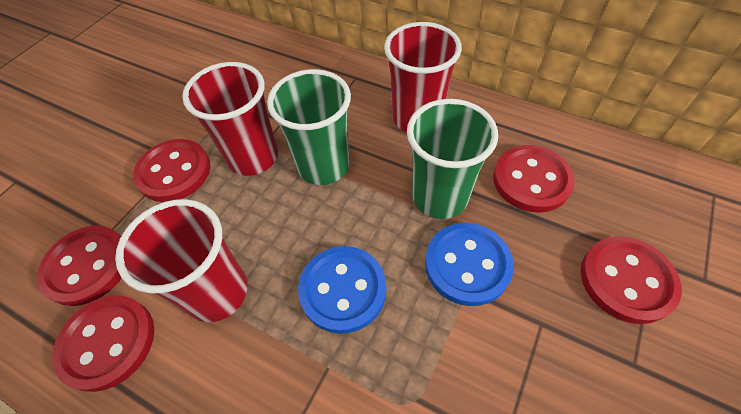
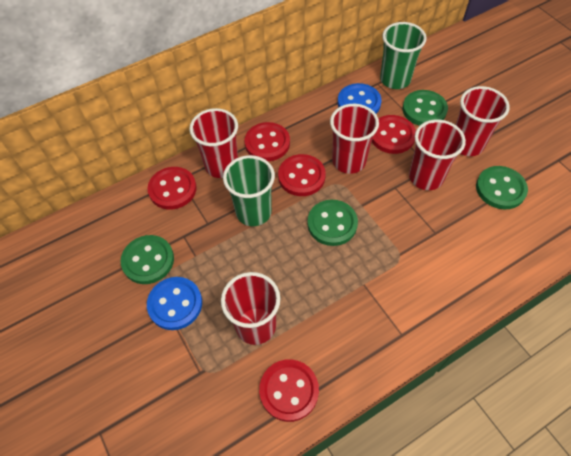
green button: 0 -> 4
red cup: 3 -> 5

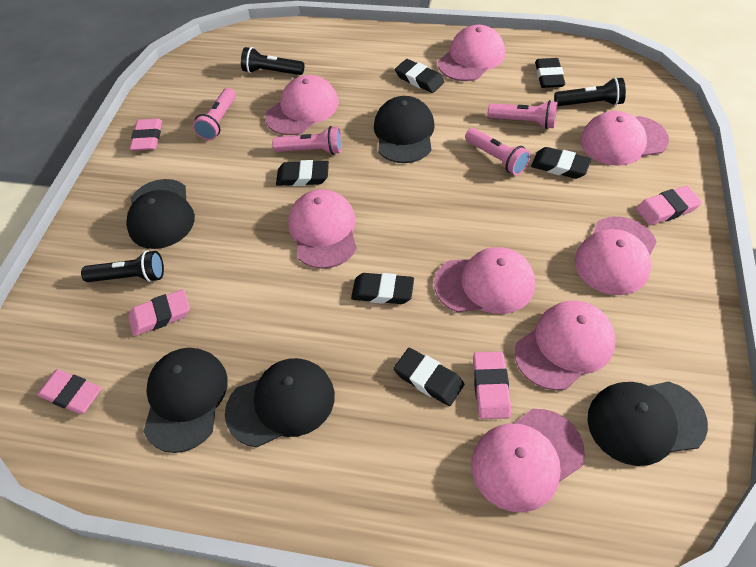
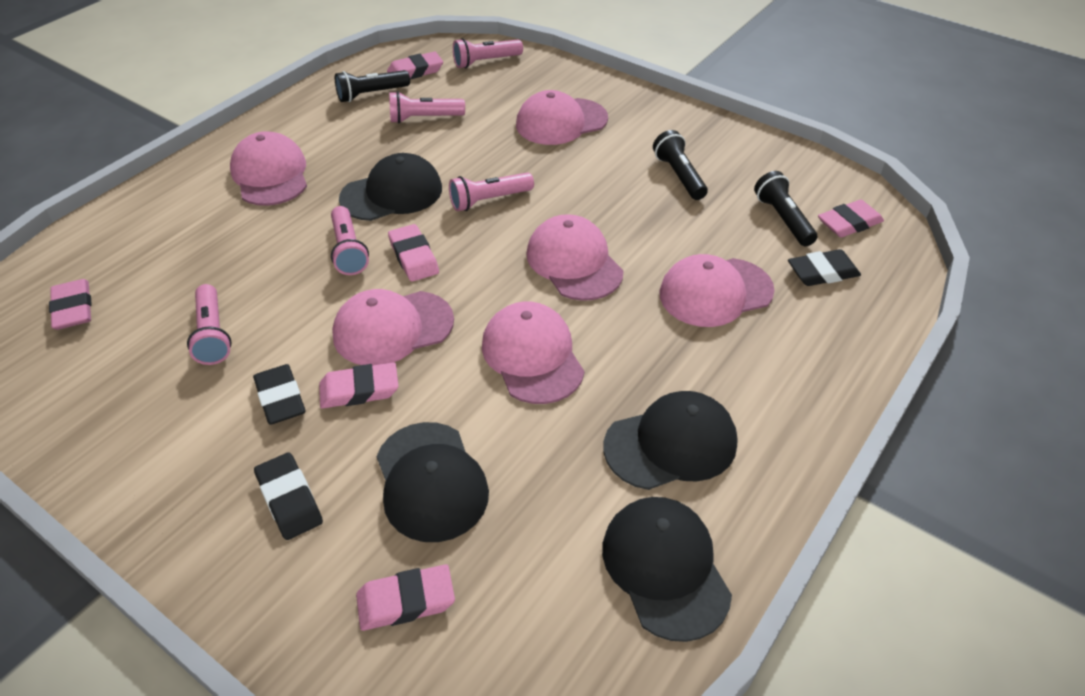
black cap: 5 -> 4
black eraser: 6 -> 3
pink cap: 8 -> 6
pink eraser: 5 -> 6
pink flashlight: 4 -> 5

:::::

### WHAT YOU HAVE TO DO
Each line of the material with the word "pink" in it should be listed.

### TASK SOLUTION
pink cap: 8 -> 6
pink eraser: 5 -> 6
pink flashlight: 4 -> 5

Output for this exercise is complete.